### What is needed
Rewrite all of the records below as a JSON list of strings, one string for each line of text. Skip blank lines and leave the pictures out.

** begin Listing **

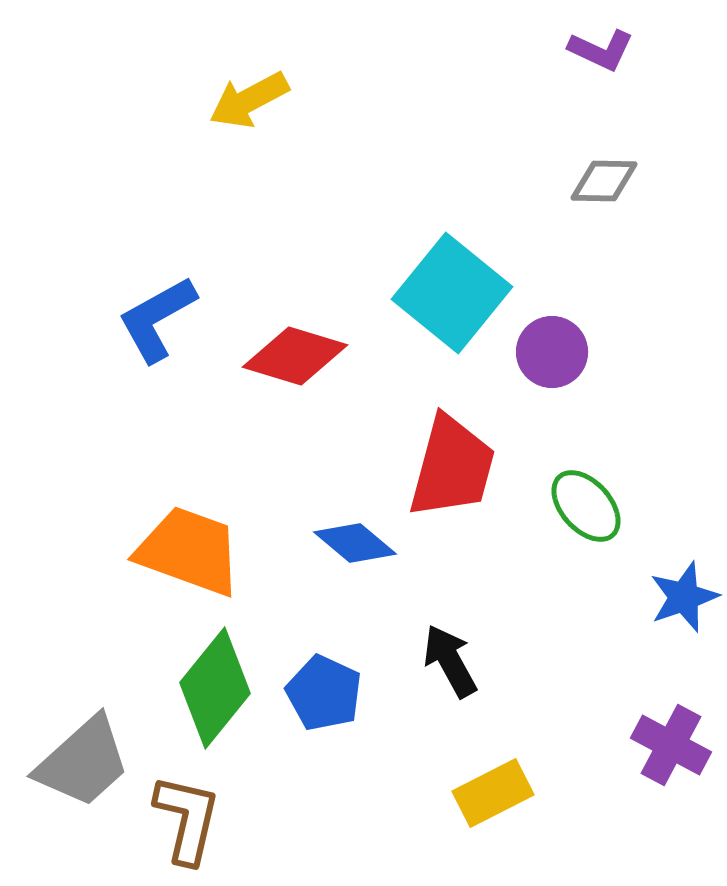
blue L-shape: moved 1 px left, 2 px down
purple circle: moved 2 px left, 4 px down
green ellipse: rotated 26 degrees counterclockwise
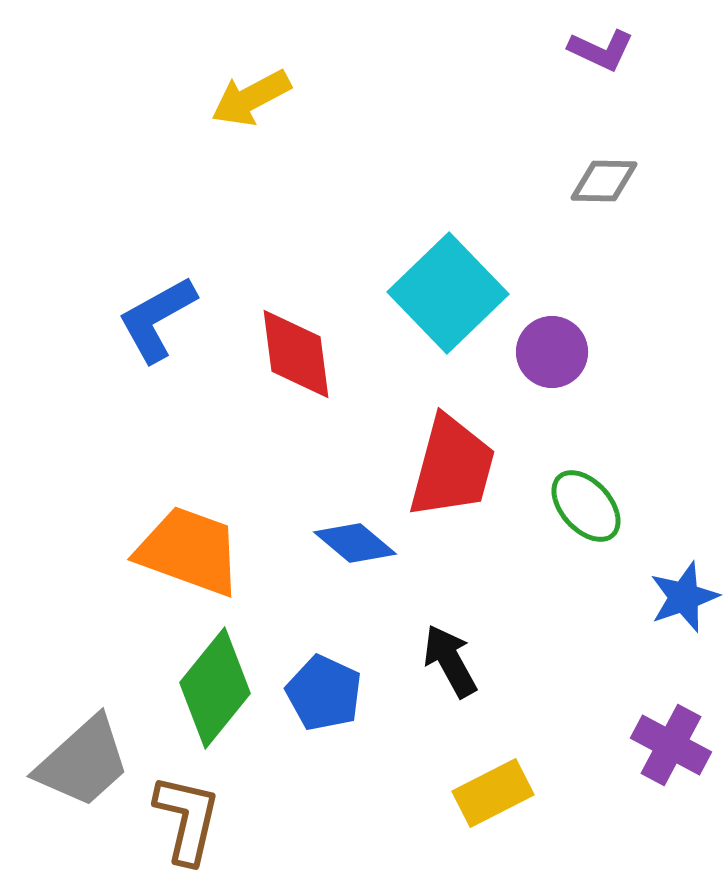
yellow arrow: moved 2 px right, 2 px up
cyan square: moved 4 px left; rotated 7 degrees clockwise
red diamond: moved 1 px right, 2 px up; rotated 66 degrees clockwise
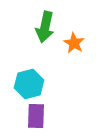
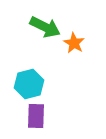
green arrow: rotated 76 degrees counterclockwise
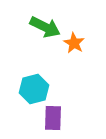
cyan hexagon: moved 5 px right, 5 px down
purple rectangle: moved 17 px right, 2 px down
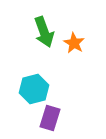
green arrow: moved 1 px left, 5 px down; rotated 44 degrees clockwise
purple rectangle: moved 3 px left; rotated 15 degrees clockwise
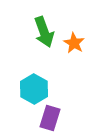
cyan hexagon: rotated 16 degrees counterclockwise
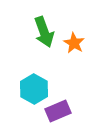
purple rectangle: moved 8 px right, 7 px up; rotated 50 degrees clockwise
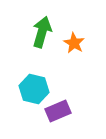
green arrow: moved 2 px left; rotated 144 degrees counterclockwise
cyan hexagon: rotated 16 degrees counterclockwise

** end Listing **

### Result of this task
[
  "blue L-shape: moved 1 px left, 2 px down",
  "purple circle: moved 2 px left, 4 px down",
  "green ellipse: rotated 26 degrees counterclockwise",
  "yellow arrow: moved 2 px right, 2 px up",
  "cyan square: moved 4 px left; rotated 7 degrees clockwise",
  "red diamond: moved 1 px right, 2 px up; rotated 66 degrees clockwise",
  "green arrow: rotated 76 degrees counterclockwise",
  "cyan hexagon: moved 5 px right, 5 px down",
  "purple rectangle: moved 17 px right, 2 px down",
  "green arrow: moved 1 px left, 5 px down; rotated 44 degrees clockwise",
  "purple rectangle: moved 3 px left; rotated 15 degrees clockwise",
  "cyan hexagon: rotated 16 degrees counterclockwise",
  "purple rectangle: moved 8 px right, 7 px up; rotated 50 degrees clockwise",
  "green arrow: moved 2 px left; rotated 144 degrees counterclockwise",
  "cyan hexagon: rotated 16 degrees counterclockwise"
]